*** Extracted material ***

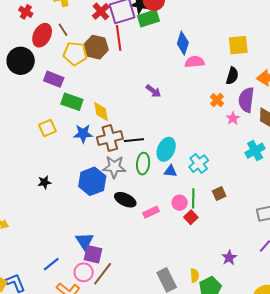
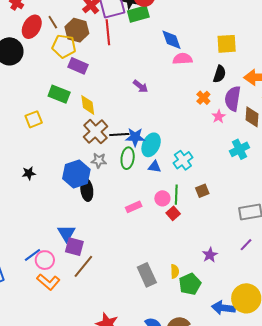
blue diamond: (183, 43) -> (171, 40), turned -40
brown hexagon: (96, 47) -> (77, 30), moved
purple rectangle: (54, 79) -> (78, 66), moved
blue star: (83, 134) -> (135, 137), moved
brown cross: (110, 138) -> (95, 132), turned -30
gray star: (114, 167) -> (99, 160), size x0.7
black ellipse: (125, 200) -> (87, 190), moved, turned 55
pink circle: (84, 272) -> (45, 260), moved

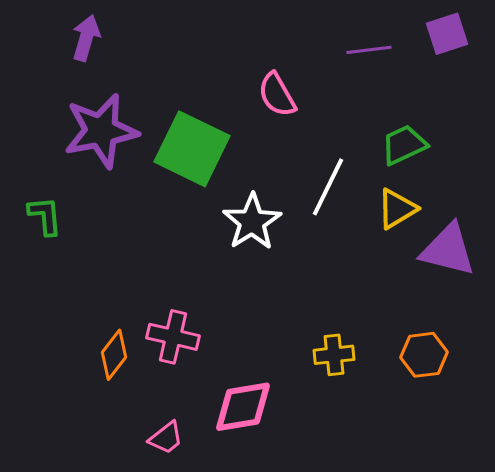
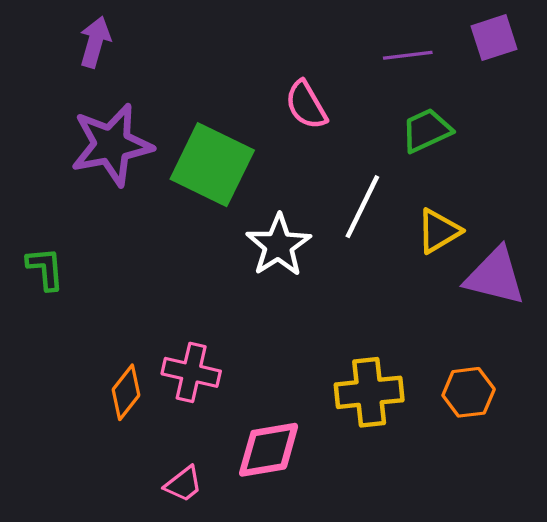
green trapezoid: (404, 145) -> (427, 130), moved
green L-shape: (45, 216) -> (45, 269), moved
yellow cross: (334, 355) -> (369, 392), size x1.5

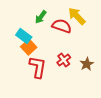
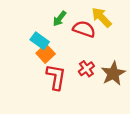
brown star: (87, 64) -> (113, 73), size x1.5

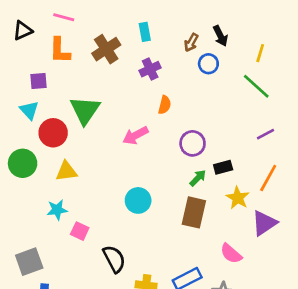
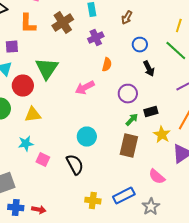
black arrow: (220, 36) -> (149, 69), moved
blue circle: (208, 64) -> (140, 45), moved
black semicircle: (114, 259) -> (75, 165), moved

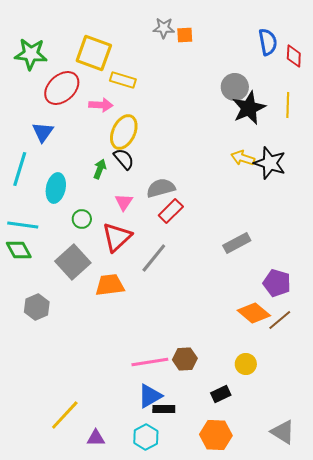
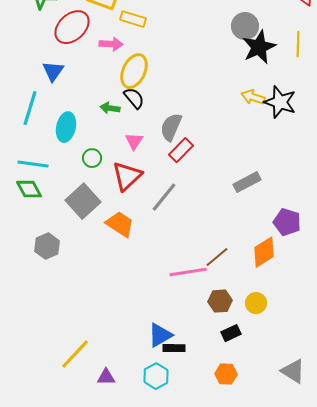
green arrow: (100, 169) -> (110, 108), turned -102
gray semicircle: (161, 188) -> (171, 127), turned -52
orange trapezoid: (110, 285) -> (120, 224), turned 40
orange diamond: (254, 313) -> (264, 252), turned -72
brown line: (280, 320) -> (217, 257), moved
brown hexagon: (185, 359) -> (220, 301), moved
pink line: (150, 362) -> (188, 272), moved
orange hexagon: (216, 435) -> (226, 374), size x0.7

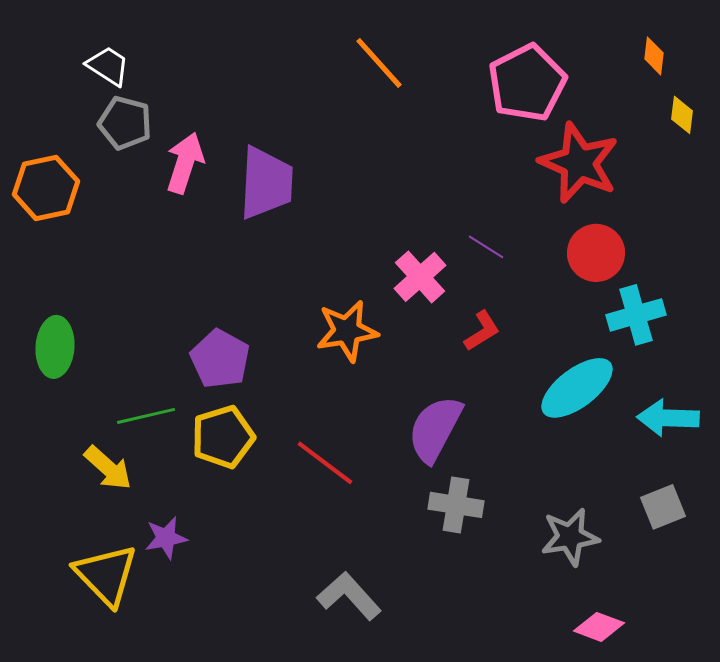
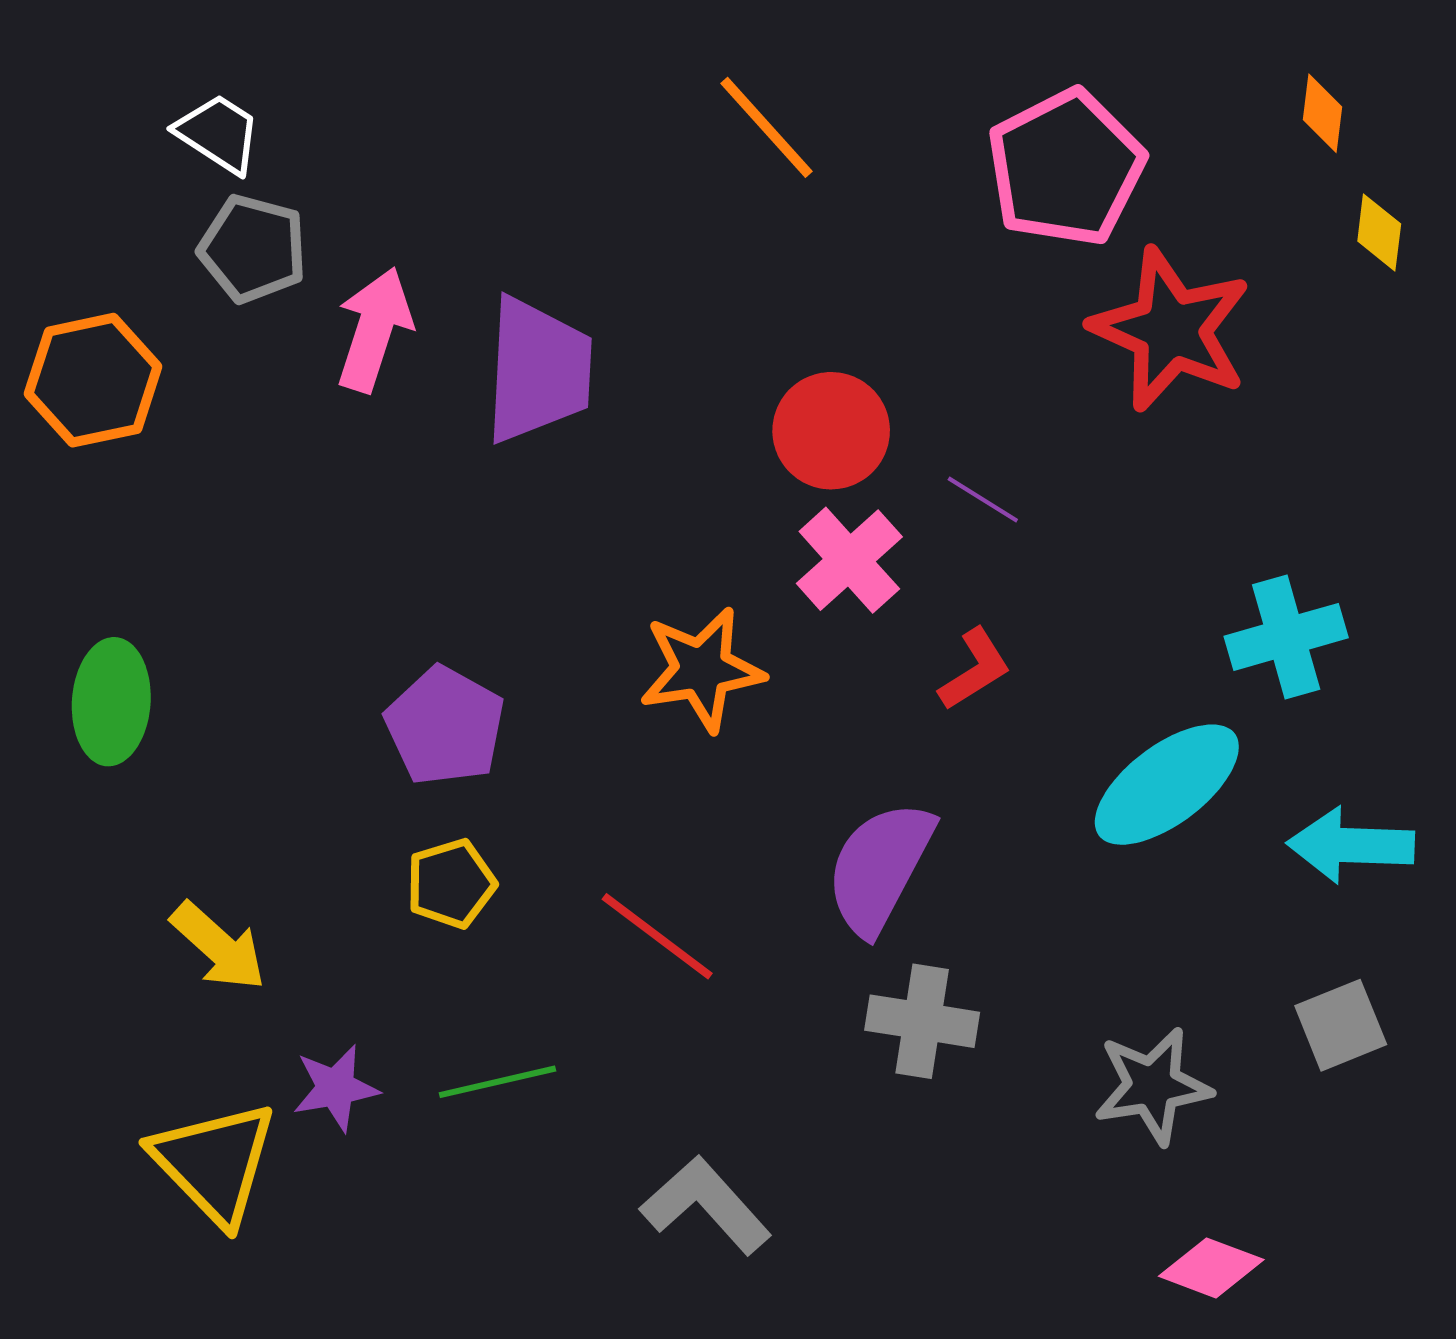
red circle: (596, 253) -> (831, 431), moved
green line: (146, 416) -> (497, 1082), moved
yellow pentagon: (223, 437) -> (451, 884), size x0.7

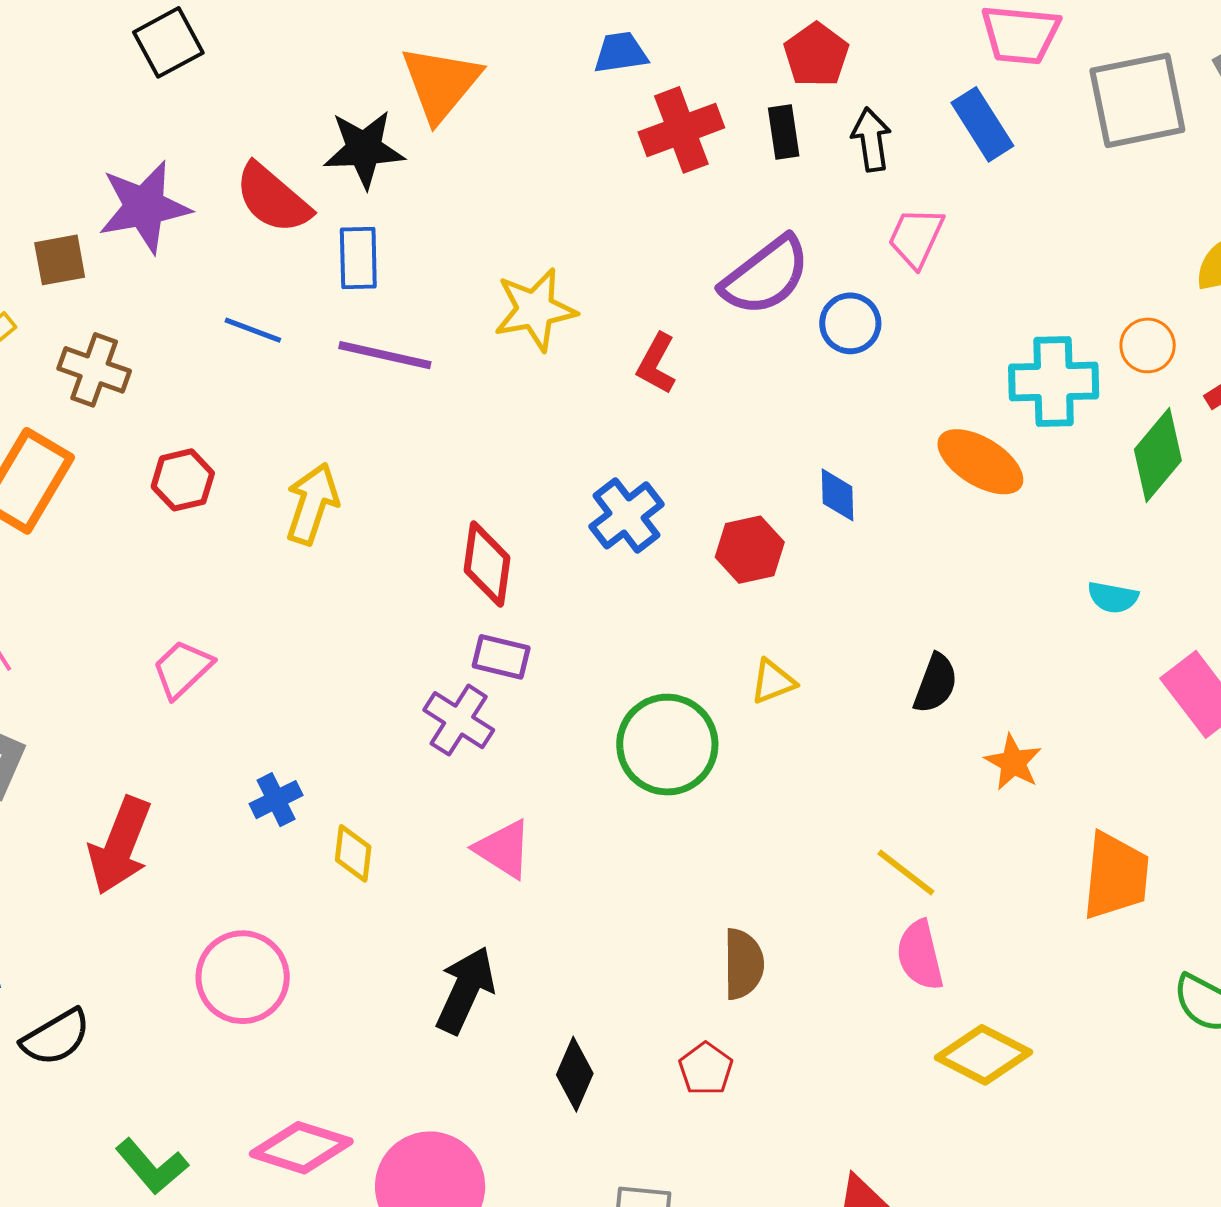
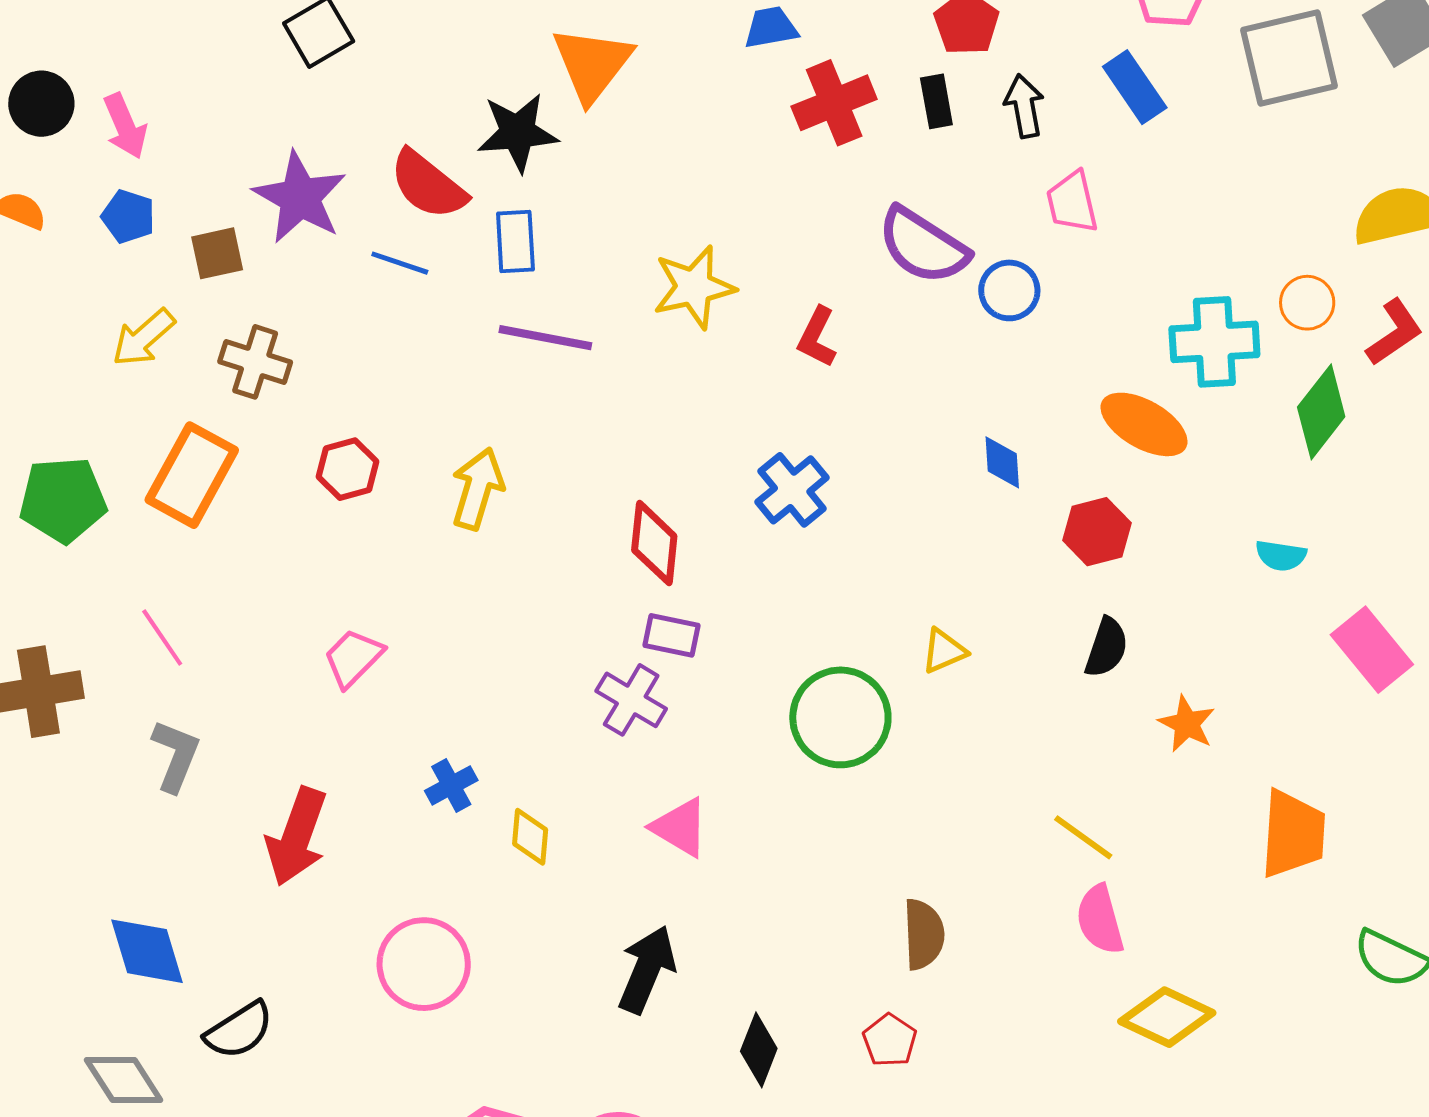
purple star: (144, 207) -> (300, 197), turned -30
pink trapezoid: (916, 237) -> (1072, 202), turned -36
purple semicircle: (766, 276) -> (923, 246), turned 72
blue line: (253, 330) -> (400, 263), moved
red hexagon: (750, 550) -> (1097, 532), moved

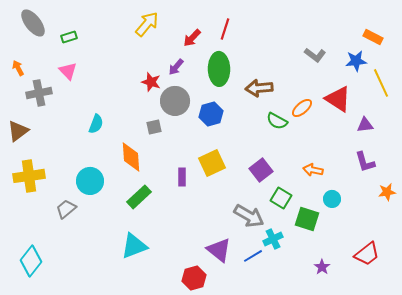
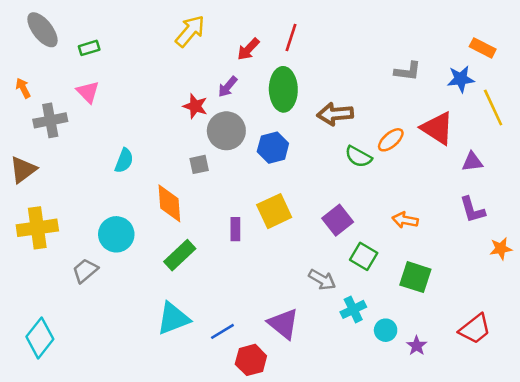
gray L-shape: (315, 55) -> (408, 71), turned -30
cyan circle: (332, 199) -> (386, 330), moved
gray arrow: (249, 216) -> (322, 280), size x0.7
green square: (307, 219) -> (415, 277), moved
blue line: (253, 256) -> (222, 331), moved

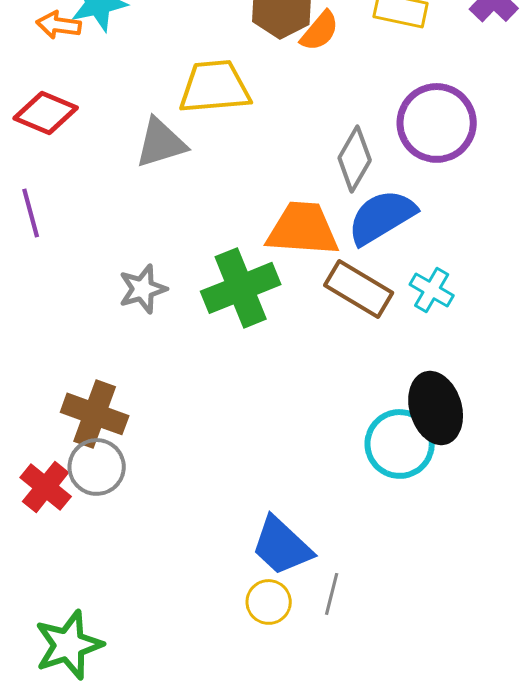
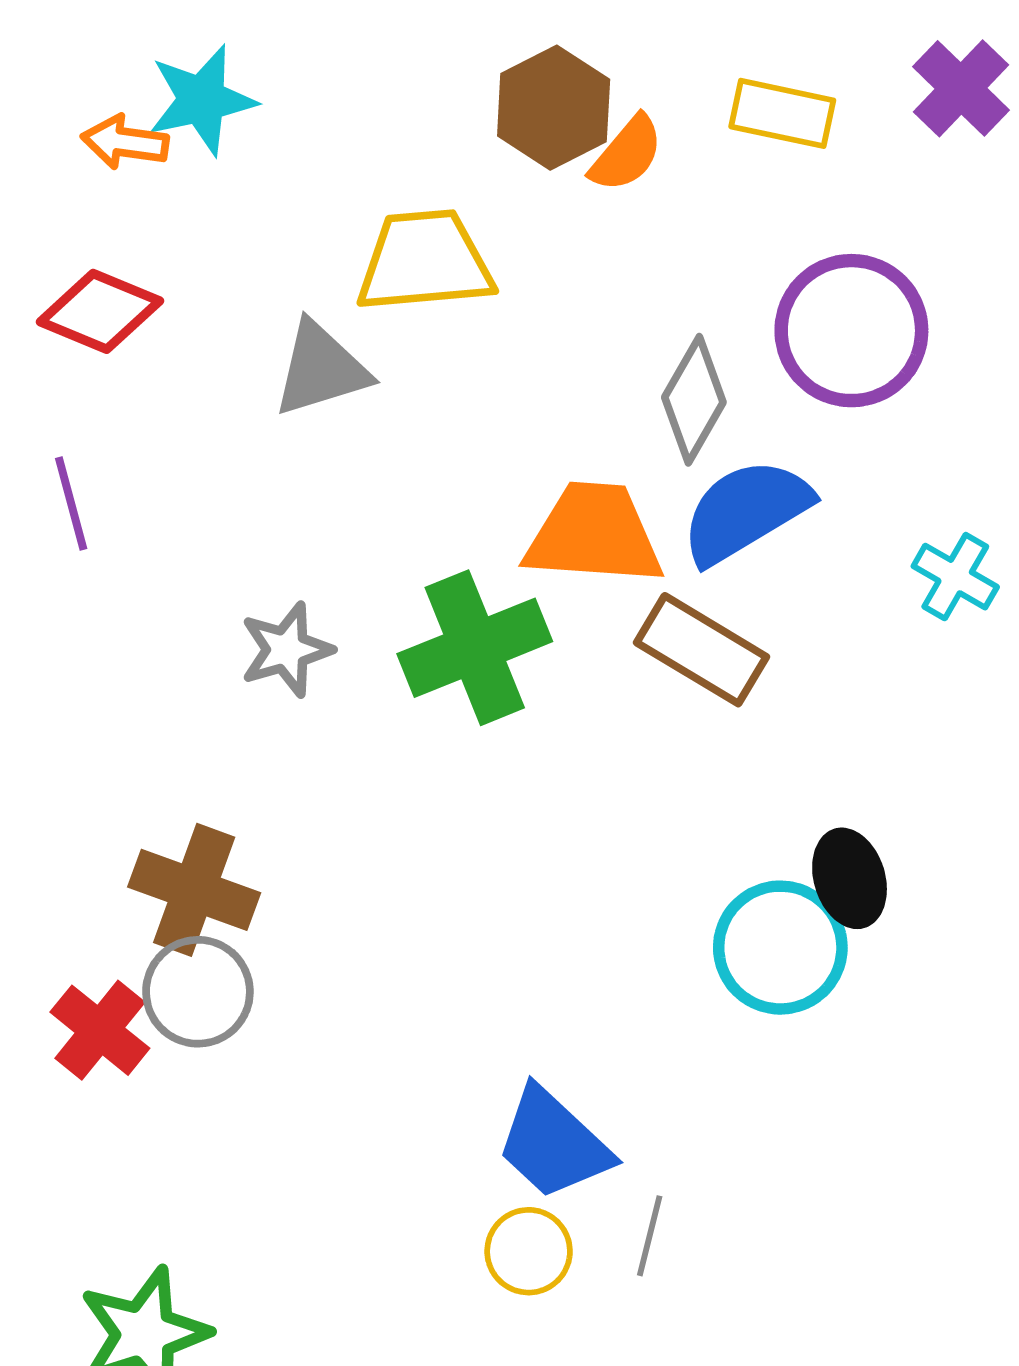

***

What you have to do: Could you write out the whole listing exactly, skipping every picture?

Reply to the task:
blue diamond: (183, 43) -> (171, 40), turned -40
brown hexagon: (96, 47) -> (77, 30), moved
purple rectangle: (54, 79) -> (78, 66), moved
blue star: (83, 134) -> (135, 137), moved
brown cross: (110, 138) -> (95, 132), turned -30
gray star: (114, 167) -> (99, 160), size x0.7
black ellipse: (125, 200) -> (87, 190), moved, turned 55
pink circle: (84, 272) -> (45, 260), moved

green trapezoid: (404, 145) -> (427, 130), moved
green L-shape: (45, 216) -> (45, 269), moved
yellow cross: (334, 355) -> (369, 392), size x1.5

brown star: (87, 64) -> (113, 73), size x1.5

black arrow: (220, 36) -> (149, 69), moved
blue circle: (208, 64) -> (140, 45), moved
black semicircle: (114, 259) -> (75, 165), moved

green arrow: (100, 169) -> (110, 108), turned -102
gray semicircle: (161, 188) -> (171, 127), turned -52
orange trapezoid: (110, 285) -> (120, 224), turned 40
orange diamond: (254, 313) -> (264, 252), turned -72
brown line: (280, 320) -> (217, 257), moved
brown hexagon: (185, 359) -> (220, 301), moved
pink line: (150, 362) -> (188, 272), moved
orange hexagon: (216, 435) -> (226, 374), size x0.7

red circle: (596, 253) -> (831, 431), moved
green line: (146, 416) -> (497, 1082), moved
yellow pentagon: (223, 437) -> (451, 884), size x0.7

purple star: (144, 207) -> (300, 197), turned -30
pink trapezoid: (916, 237) -> (1072, 202), turned -36
purple semicircle: (766, 276) -> (923, 246), turned 72
blue line: (253, 330) -> (400, 263), moved
red hexagon: (750, 550) -> (1097, 532), moved

gray L-shape: (315, 55) -> (408, 71), turned -30
cyan circle: (332, 199) -> (386, 330), moved
gray arrow: (249, 216) -> (322, 280), size x0.7
green square: (307, 219) -> (415, 277), moved
blue line: (253, 256) -> (222, 331), moved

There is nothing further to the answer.